Task requirements: Your answer should be an exact copy of the lines from the one containing "red 1x2 tile [200,110,252,156]" through the last line of the records below, without any pictures.

Segment Start: Data to process

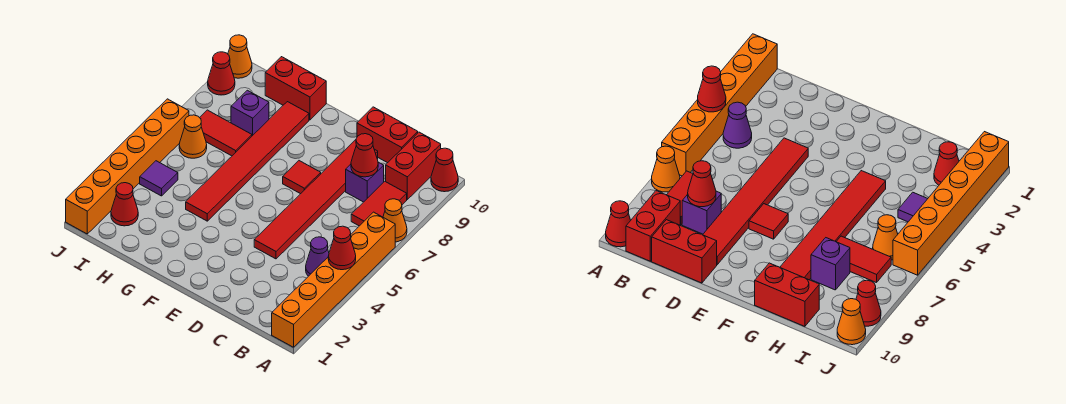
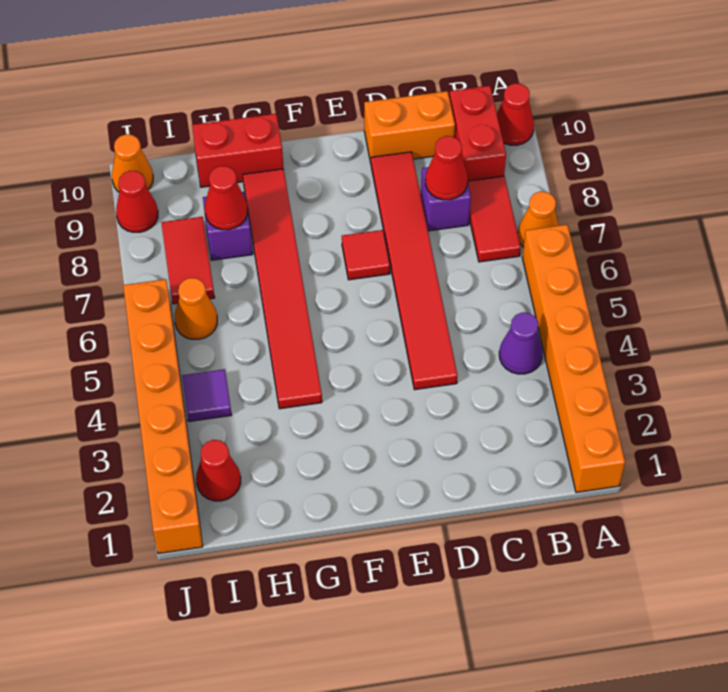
red 1x1 cone [328,226,356,270] -> red 1x1 cone moved to [204,166,247,230]
red 1x2 brick [357,107,418,163] -> orange 1x2 brick [364,91,455,163]
red 1x2 tile [200,110,252,156] -> red 1x2 tile turned to [161,217,215,304]

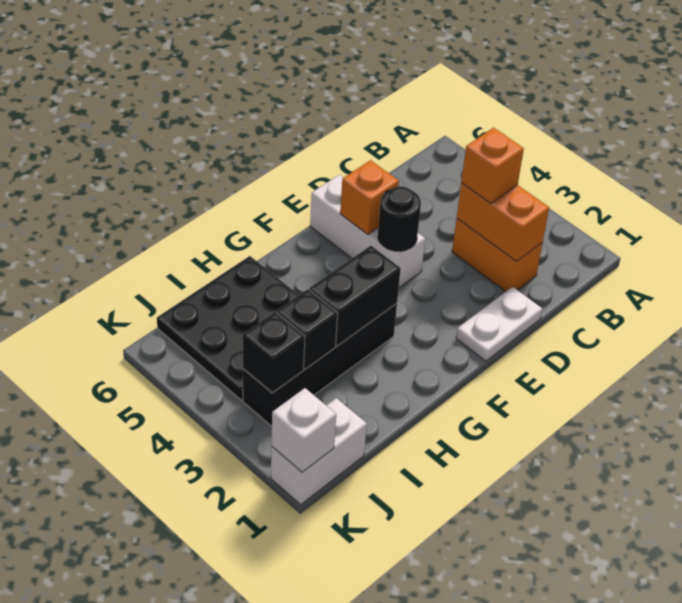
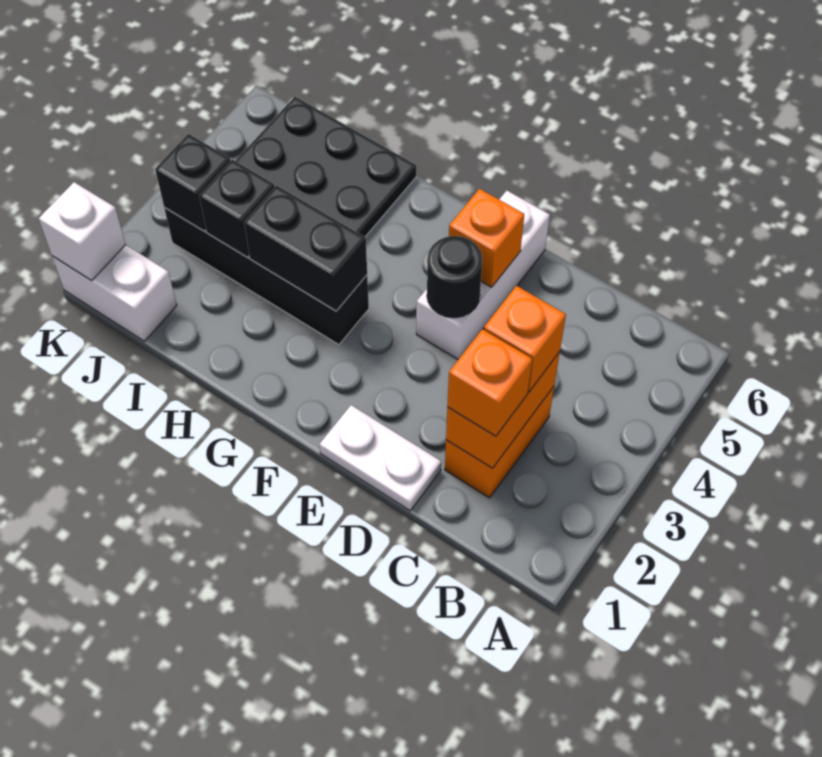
none -> orange 1x1 brick [447,329,532,436]

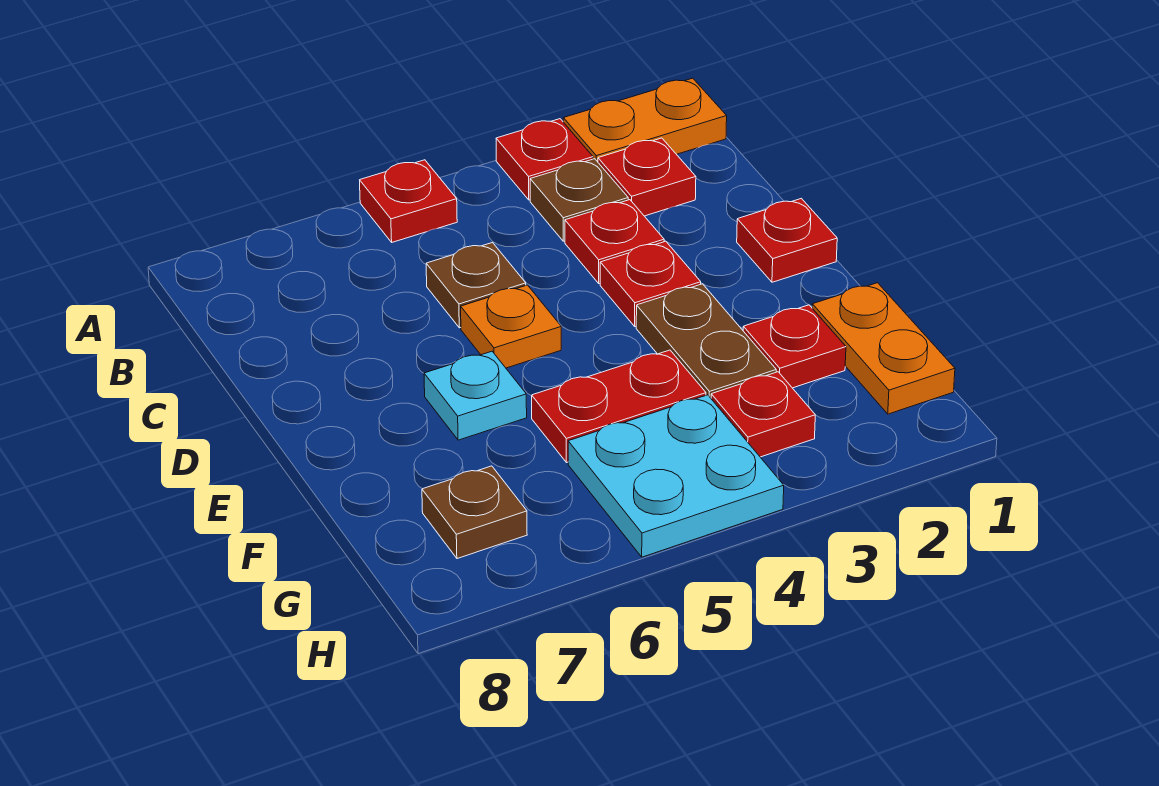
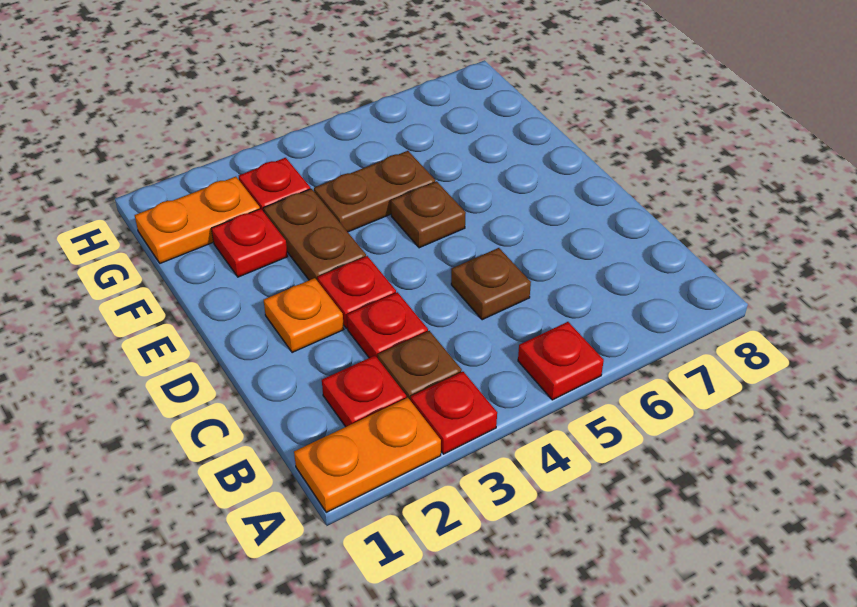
red 1x1 plate [737,198,837,282] -> none
orange 1x1 plate [461,285,561,368] -> orange 1x1 plate moved to [264,278,344,353]
cyan 1x1 plate [424,351,527,440] -> none
orange 1x2 plate [812,283,955,414] -> orange 1x2 plate turned to [135,177,260,263]
red 1x2 plate [532,350,706,463] -> brown 1x2 plate [314,151,435,232]
cyan 2x2 plate [568,395,784,557] -> none
brown 1x1 plate [422,466,527,559] -> brown 1x1 plate moved to [391,181,466,248]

Segment End: Data to process

Answer for this exercise:
red 1x2 tile [200,110,252,156] -> red 1x2 tile turned to [161,217,215,304]

none -> orange 1x1 brick [447,329,532,436]

red 1x1 plate [737,198,837,282] -> none
orange 1x1 plate [461,285,561,368] -> orange 1x1 plate moved to [264,278,344,353]
cyan 1x1 plate [424,351,527,440] -> none
orange 1x2 plate [812,283,955,414] -> orange 1x2 plate turned to [135,177,260,263]
red 1x2 plate [532,350,706,463] -> brown 1x2 plate [314,151,435,232]
cyan 2x2 plate [568,395,784,557] -> none
brown 1x1 plate [422,466,527,559] -> brown 1x1 plate moved to [391,181,466,248]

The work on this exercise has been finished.